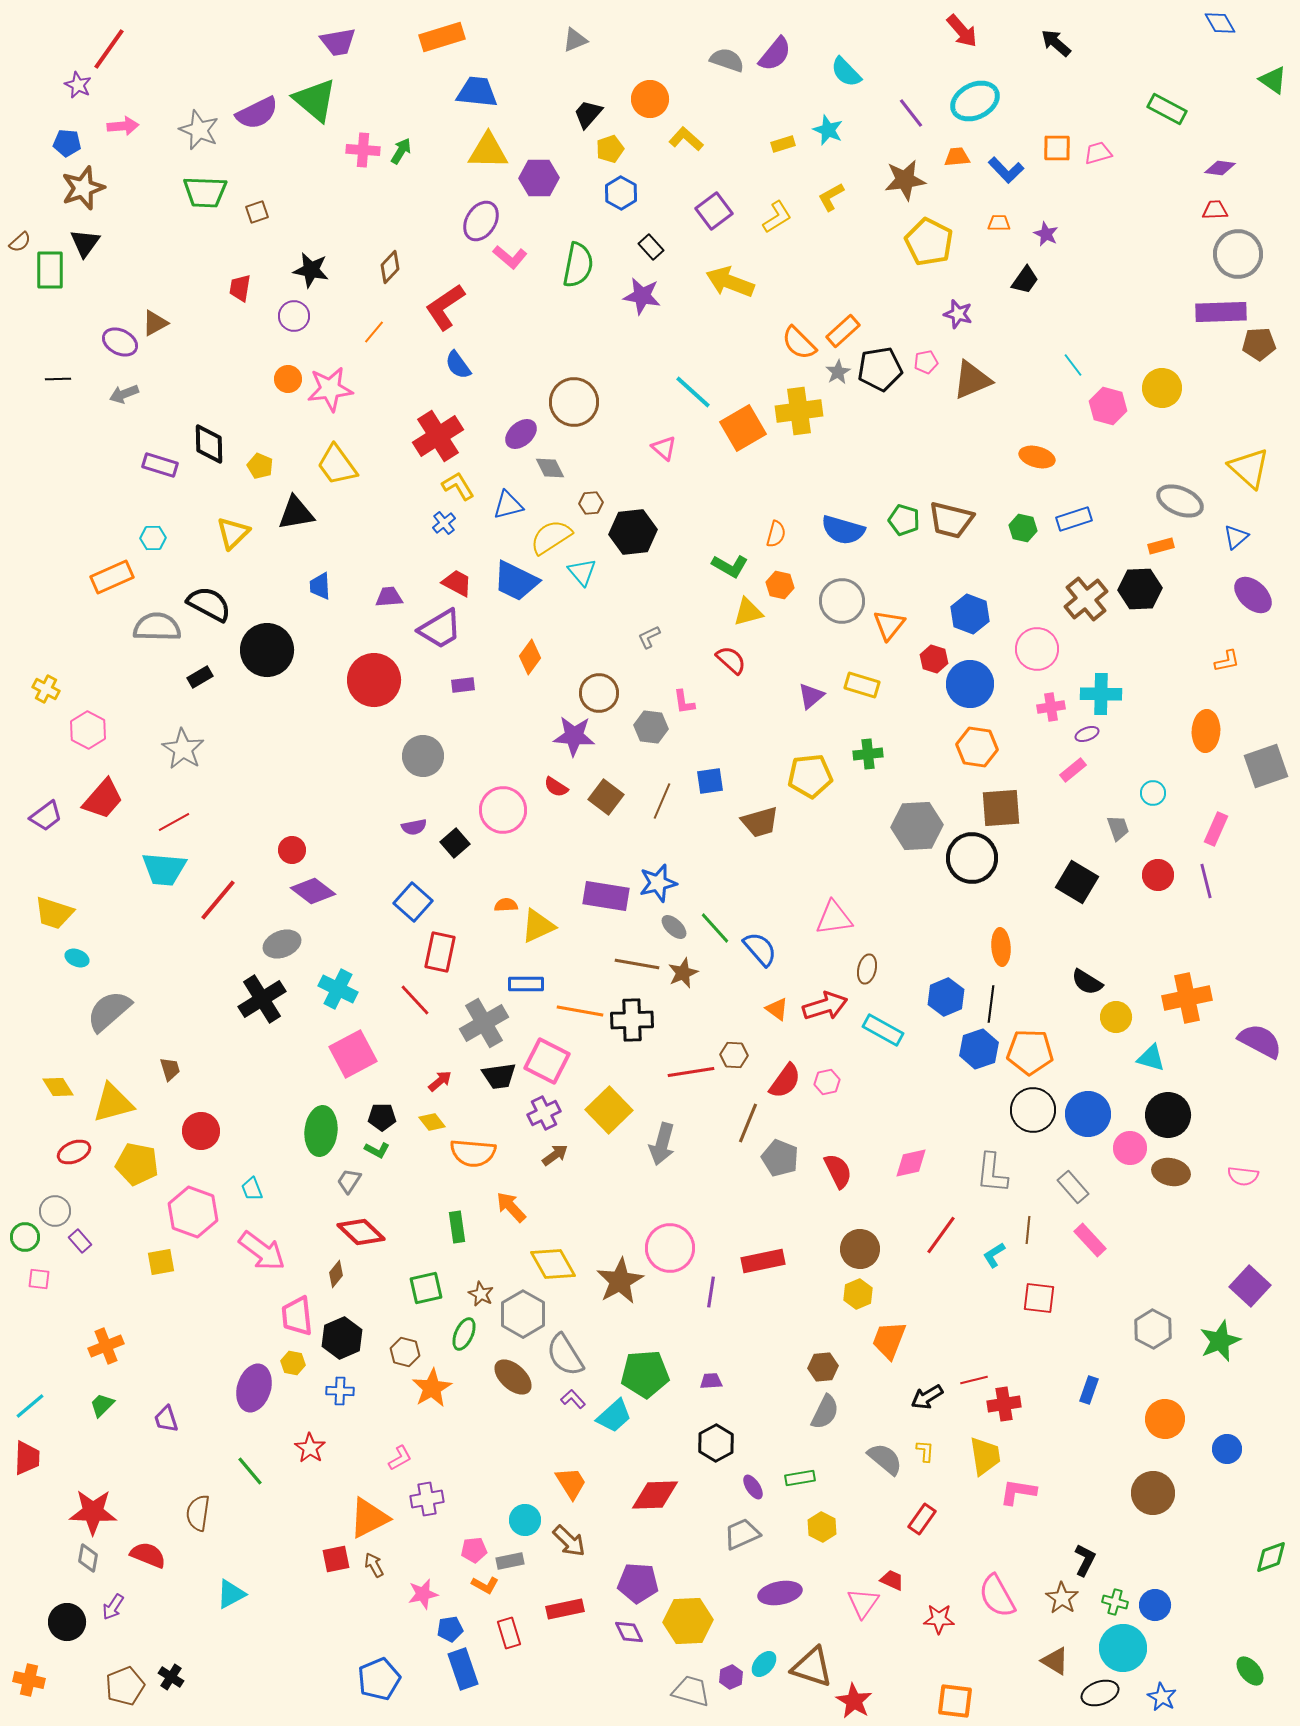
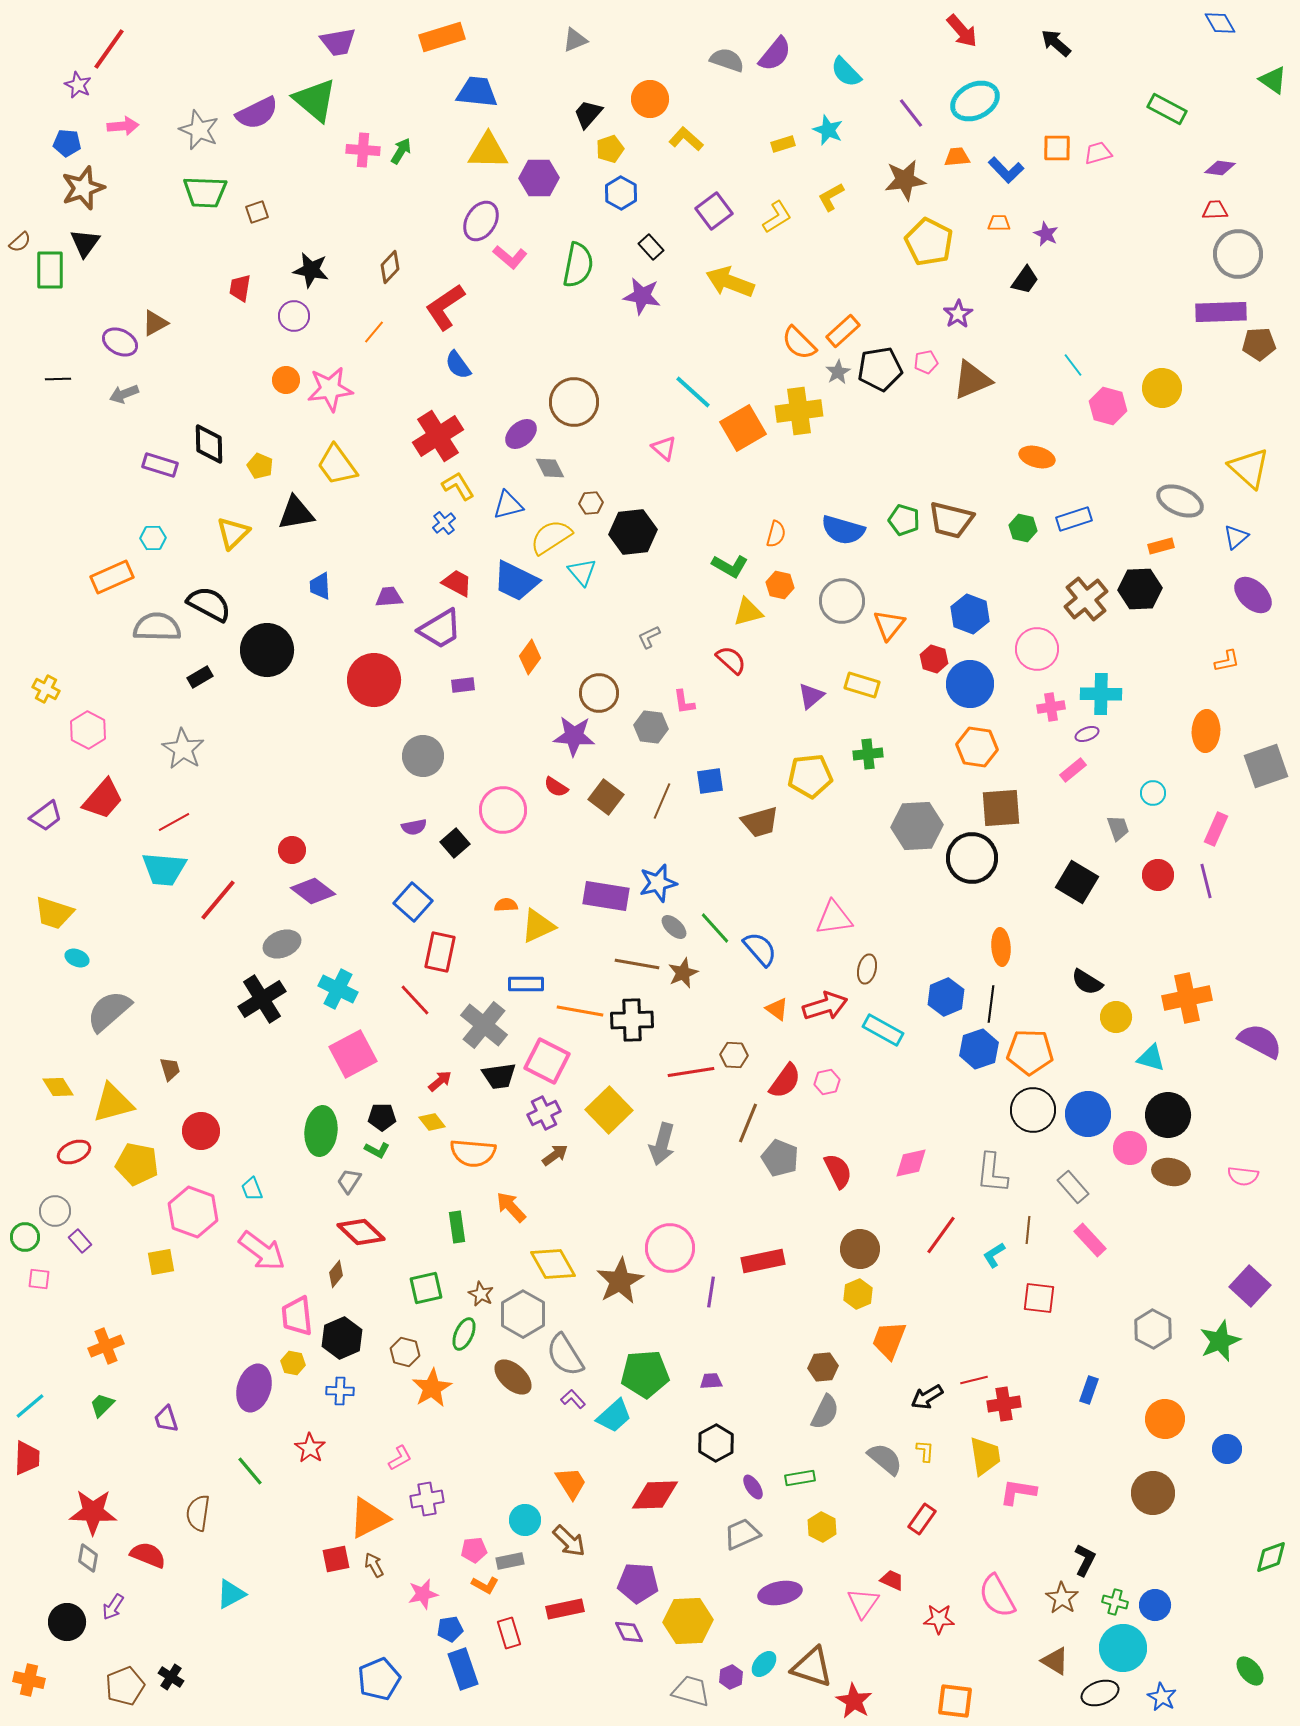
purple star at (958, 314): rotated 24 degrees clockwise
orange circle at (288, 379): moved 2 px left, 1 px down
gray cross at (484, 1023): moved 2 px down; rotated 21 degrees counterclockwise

==

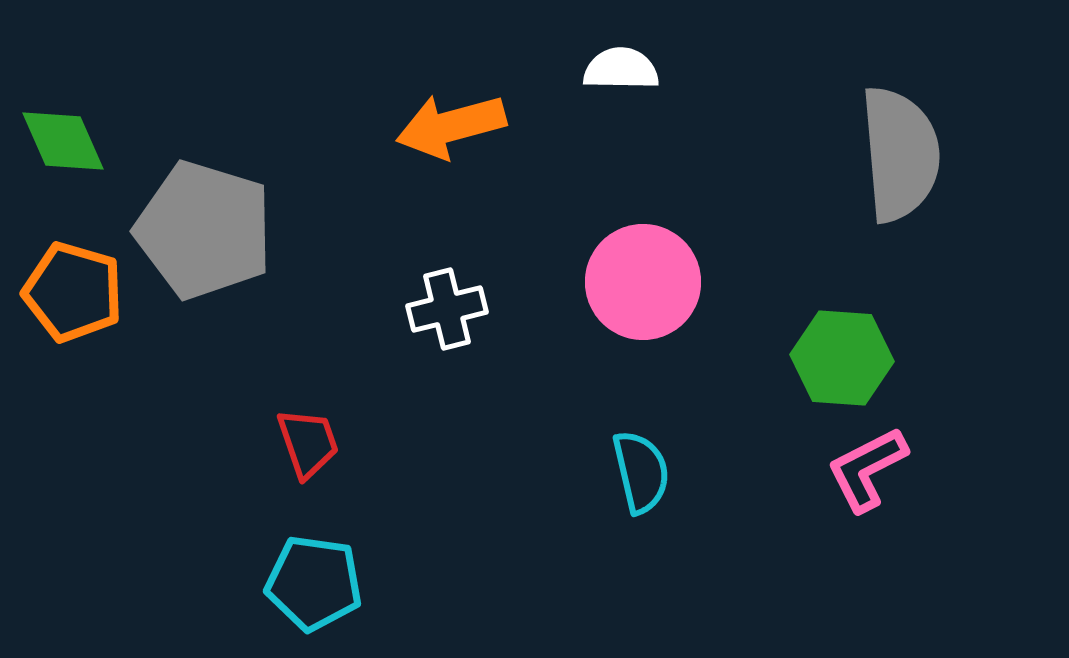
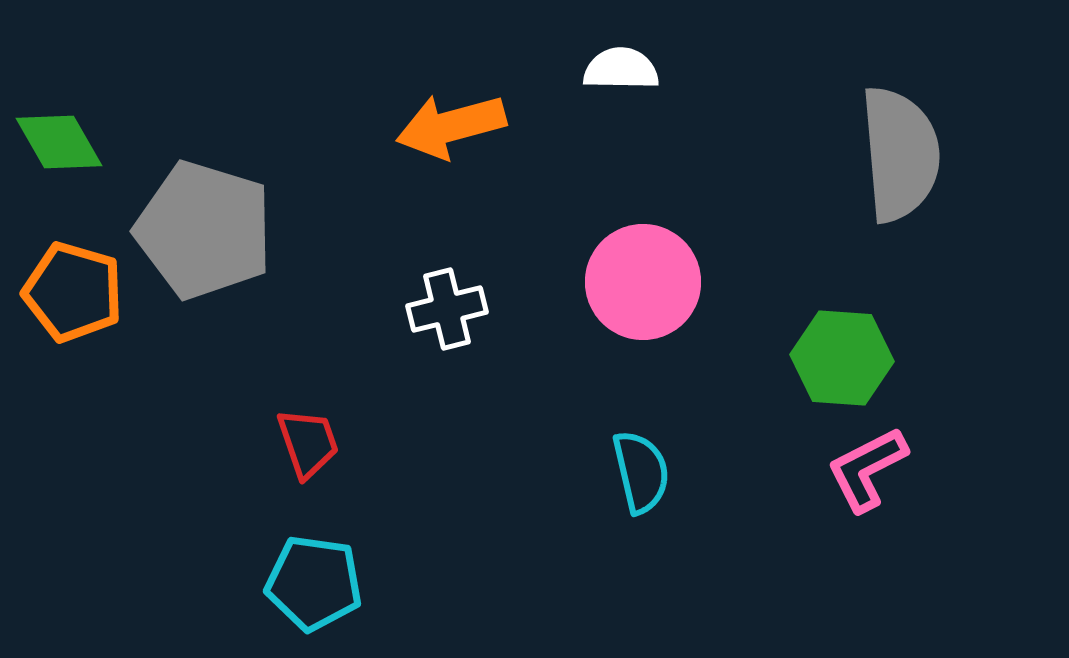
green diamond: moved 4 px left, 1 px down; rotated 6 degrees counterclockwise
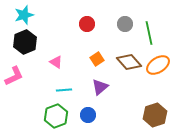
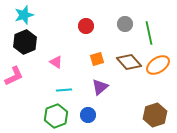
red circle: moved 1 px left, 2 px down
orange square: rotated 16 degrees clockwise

● WORK REQUIRED
Return exactly, and only, the lines above starting at the line that contains "purple star at" and ending at the line that contains "gray cross at".

● RESULT FOR THIS TASK
purple star at (958, 314): rotated 24 degrees clockwise
orange circle at (288, 379): moved 2 px left, 1 px down
gray cross at (484, 1023): moved 2 px down; rotated 21 degrees counterclockwise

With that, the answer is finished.